§ **TASK STATEMENT**
Each line from the one containing "gray ellipse: (66, 117)" through the last line of the entries below is to be transcribed exactly. Nothing else belongs in the reply.

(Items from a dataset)
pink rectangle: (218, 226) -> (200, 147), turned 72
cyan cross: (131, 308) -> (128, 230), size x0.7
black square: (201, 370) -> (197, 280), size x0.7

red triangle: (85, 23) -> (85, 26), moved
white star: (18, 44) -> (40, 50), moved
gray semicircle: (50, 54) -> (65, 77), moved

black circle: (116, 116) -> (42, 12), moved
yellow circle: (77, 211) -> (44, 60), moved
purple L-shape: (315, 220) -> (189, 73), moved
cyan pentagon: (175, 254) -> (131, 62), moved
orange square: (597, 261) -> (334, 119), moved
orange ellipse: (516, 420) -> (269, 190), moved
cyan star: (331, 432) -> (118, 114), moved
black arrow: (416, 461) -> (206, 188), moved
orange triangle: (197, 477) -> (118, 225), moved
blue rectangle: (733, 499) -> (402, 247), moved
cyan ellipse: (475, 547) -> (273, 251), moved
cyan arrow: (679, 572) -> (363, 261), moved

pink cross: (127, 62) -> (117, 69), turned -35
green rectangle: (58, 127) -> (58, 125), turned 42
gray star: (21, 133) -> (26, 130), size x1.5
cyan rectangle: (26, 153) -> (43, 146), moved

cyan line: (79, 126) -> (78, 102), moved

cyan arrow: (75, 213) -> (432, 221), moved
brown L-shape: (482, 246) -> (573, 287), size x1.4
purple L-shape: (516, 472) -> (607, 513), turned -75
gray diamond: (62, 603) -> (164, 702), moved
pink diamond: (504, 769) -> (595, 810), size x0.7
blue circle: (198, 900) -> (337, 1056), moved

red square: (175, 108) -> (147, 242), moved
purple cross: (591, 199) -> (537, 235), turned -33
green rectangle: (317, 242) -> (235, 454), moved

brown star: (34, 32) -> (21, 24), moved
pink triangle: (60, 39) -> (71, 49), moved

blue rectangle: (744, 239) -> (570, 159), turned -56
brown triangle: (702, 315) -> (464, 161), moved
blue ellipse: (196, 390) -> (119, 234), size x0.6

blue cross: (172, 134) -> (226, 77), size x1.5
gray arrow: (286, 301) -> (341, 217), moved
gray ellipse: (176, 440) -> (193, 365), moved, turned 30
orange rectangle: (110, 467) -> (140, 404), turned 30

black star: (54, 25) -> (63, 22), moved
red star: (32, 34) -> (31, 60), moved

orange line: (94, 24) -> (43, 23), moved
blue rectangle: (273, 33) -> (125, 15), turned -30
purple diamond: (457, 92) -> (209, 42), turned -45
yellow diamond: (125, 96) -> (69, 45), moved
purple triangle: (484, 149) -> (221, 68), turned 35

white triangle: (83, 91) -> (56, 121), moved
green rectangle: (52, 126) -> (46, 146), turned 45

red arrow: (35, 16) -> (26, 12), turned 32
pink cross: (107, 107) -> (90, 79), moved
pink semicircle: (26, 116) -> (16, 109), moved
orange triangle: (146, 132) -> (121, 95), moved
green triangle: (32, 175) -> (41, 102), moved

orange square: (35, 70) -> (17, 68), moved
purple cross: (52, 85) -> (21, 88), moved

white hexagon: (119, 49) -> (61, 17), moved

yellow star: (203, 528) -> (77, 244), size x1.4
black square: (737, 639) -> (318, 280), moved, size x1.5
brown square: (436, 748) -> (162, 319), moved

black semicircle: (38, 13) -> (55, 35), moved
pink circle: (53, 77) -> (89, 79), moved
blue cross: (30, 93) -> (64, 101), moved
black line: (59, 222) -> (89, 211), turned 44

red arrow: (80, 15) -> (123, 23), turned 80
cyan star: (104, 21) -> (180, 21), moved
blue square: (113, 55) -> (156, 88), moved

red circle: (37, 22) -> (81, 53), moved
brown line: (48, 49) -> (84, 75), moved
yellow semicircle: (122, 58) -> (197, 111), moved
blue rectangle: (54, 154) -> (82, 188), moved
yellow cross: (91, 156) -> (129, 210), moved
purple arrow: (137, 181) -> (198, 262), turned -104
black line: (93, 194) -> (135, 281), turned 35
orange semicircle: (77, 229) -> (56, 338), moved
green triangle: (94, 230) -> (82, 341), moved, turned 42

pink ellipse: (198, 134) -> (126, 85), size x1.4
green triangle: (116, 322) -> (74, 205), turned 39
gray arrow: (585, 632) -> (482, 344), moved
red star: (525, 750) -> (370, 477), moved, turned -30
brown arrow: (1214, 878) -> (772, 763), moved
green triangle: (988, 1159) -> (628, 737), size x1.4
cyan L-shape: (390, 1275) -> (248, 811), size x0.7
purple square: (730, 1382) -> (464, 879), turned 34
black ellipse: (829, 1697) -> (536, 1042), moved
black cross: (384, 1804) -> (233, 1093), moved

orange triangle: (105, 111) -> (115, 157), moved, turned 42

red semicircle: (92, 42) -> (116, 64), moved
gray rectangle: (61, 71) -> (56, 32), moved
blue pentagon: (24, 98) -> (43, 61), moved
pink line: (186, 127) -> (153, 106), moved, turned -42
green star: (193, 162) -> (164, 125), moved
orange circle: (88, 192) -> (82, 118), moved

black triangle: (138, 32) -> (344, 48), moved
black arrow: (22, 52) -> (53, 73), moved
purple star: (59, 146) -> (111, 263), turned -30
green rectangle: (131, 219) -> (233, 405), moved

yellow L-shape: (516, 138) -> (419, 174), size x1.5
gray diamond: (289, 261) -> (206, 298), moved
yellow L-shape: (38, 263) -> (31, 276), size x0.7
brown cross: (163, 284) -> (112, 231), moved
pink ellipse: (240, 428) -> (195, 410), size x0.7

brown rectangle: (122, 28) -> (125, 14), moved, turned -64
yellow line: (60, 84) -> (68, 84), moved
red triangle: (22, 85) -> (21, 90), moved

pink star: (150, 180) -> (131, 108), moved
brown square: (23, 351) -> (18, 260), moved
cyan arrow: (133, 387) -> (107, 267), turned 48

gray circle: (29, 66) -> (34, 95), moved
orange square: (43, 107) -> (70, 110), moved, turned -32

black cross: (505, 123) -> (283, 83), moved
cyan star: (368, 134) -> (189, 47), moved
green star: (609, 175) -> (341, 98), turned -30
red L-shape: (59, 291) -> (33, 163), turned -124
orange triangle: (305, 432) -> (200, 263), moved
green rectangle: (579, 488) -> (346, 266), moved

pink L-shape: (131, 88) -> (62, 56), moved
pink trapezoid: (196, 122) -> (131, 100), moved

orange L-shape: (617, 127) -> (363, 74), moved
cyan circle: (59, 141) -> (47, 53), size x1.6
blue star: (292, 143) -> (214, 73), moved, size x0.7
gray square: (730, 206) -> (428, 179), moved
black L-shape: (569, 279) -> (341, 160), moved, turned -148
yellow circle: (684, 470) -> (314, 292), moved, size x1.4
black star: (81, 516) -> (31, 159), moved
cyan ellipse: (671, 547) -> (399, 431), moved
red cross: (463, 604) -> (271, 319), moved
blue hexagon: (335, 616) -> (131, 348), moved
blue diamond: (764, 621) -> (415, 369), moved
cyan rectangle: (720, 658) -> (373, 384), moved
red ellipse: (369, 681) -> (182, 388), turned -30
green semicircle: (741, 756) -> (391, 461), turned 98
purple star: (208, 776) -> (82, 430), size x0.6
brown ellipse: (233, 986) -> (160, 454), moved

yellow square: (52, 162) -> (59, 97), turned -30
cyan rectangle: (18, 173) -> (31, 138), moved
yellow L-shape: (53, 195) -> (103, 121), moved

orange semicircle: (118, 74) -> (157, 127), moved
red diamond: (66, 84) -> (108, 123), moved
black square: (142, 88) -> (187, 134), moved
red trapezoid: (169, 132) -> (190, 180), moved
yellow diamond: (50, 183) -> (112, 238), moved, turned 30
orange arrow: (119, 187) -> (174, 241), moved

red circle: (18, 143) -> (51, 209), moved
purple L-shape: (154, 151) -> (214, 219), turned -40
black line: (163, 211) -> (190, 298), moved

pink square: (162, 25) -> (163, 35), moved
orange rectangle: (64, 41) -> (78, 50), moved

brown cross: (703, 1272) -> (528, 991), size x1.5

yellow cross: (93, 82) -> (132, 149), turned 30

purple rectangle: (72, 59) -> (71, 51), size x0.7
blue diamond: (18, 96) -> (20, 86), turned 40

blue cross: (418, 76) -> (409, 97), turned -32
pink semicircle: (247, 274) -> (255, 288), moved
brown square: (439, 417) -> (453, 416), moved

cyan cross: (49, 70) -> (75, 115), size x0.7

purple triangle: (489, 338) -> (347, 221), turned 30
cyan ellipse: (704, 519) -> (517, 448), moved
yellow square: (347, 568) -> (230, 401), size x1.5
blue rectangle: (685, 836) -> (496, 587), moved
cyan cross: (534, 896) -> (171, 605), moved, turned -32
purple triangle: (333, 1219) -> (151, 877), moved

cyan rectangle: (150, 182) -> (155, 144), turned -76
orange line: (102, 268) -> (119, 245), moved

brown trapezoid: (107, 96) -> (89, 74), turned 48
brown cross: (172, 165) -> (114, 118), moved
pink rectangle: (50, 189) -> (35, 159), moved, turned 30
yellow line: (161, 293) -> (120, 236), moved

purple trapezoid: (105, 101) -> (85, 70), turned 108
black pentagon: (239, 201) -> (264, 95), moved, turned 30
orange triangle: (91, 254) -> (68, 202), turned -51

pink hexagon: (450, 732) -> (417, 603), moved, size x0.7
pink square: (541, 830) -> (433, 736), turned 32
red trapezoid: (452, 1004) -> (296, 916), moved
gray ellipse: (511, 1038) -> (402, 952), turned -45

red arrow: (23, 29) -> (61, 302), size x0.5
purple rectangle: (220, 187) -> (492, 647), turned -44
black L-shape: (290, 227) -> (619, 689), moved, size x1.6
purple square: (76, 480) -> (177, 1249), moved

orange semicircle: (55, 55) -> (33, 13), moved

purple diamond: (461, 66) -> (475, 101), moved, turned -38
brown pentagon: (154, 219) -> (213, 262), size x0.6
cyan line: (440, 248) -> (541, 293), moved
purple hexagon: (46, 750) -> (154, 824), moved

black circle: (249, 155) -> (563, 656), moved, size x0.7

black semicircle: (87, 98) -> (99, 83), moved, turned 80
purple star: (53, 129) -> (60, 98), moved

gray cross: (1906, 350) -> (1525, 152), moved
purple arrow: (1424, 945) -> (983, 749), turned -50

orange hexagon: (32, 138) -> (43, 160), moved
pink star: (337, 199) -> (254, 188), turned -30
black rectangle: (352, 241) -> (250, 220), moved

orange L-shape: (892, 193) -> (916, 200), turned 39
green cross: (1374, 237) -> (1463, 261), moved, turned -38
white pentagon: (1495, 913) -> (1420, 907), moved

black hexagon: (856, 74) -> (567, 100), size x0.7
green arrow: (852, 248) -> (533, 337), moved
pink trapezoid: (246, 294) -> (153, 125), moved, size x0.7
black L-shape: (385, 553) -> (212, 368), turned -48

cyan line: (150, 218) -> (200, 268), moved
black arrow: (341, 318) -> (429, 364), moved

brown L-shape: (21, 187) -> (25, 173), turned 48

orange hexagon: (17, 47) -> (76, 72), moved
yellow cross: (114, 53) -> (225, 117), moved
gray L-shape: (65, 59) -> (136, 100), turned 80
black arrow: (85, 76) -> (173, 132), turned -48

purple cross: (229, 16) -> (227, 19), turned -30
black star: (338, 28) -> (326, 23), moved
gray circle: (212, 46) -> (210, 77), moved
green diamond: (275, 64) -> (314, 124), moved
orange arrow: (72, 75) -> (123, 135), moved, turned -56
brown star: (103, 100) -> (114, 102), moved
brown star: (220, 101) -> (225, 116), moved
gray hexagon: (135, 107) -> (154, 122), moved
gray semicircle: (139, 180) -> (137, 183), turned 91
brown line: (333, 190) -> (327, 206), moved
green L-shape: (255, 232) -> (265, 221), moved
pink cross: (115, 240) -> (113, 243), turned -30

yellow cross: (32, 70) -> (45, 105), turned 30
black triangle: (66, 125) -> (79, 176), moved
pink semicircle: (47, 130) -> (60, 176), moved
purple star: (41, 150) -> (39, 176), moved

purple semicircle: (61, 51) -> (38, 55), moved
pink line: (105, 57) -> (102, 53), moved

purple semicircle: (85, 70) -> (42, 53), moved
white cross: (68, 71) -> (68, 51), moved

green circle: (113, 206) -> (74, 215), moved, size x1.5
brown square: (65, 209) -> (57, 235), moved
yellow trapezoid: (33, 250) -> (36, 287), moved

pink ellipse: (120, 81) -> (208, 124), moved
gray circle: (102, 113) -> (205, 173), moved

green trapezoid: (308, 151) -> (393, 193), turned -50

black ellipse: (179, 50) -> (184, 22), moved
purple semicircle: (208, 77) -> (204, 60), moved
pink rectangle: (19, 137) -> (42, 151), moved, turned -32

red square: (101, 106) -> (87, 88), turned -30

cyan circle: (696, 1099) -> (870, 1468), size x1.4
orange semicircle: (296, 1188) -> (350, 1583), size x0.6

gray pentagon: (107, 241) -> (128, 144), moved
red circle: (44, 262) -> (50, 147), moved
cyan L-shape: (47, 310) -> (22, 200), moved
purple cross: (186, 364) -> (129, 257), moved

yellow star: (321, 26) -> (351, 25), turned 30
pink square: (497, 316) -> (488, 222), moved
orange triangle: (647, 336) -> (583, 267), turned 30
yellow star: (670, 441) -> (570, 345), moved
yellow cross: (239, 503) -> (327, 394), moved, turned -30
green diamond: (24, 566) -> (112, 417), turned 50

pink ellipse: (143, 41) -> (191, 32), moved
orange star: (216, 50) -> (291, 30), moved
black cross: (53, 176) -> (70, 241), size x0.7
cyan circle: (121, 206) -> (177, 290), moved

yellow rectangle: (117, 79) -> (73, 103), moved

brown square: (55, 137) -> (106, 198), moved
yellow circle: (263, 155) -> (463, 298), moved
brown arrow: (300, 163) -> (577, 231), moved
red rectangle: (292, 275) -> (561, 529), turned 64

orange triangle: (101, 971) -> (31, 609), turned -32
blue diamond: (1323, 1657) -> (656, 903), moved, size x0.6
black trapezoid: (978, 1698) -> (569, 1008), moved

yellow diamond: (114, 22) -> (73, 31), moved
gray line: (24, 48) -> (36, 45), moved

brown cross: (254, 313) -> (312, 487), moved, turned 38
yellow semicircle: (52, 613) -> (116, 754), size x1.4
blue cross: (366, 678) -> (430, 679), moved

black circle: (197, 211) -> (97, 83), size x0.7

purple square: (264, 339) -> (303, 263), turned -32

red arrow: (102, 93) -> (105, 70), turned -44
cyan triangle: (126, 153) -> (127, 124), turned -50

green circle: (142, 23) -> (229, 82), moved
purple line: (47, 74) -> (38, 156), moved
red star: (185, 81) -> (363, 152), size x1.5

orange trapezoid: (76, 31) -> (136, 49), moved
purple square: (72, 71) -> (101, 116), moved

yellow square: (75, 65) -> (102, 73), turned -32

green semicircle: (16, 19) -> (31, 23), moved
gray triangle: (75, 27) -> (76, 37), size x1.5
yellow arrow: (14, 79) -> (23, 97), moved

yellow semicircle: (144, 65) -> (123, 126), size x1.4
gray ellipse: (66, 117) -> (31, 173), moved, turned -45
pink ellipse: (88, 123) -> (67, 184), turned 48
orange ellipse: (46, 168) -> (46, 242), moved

§ **SOLUTION TO THE PROBLEM**
gray ellipse: (66, 117) -> (31, 173), moved, turned -45
pink ellipse: (88, 123) -> (67, 184), turned 48
orange ellipse: (46, 168) -> (46, 242), moved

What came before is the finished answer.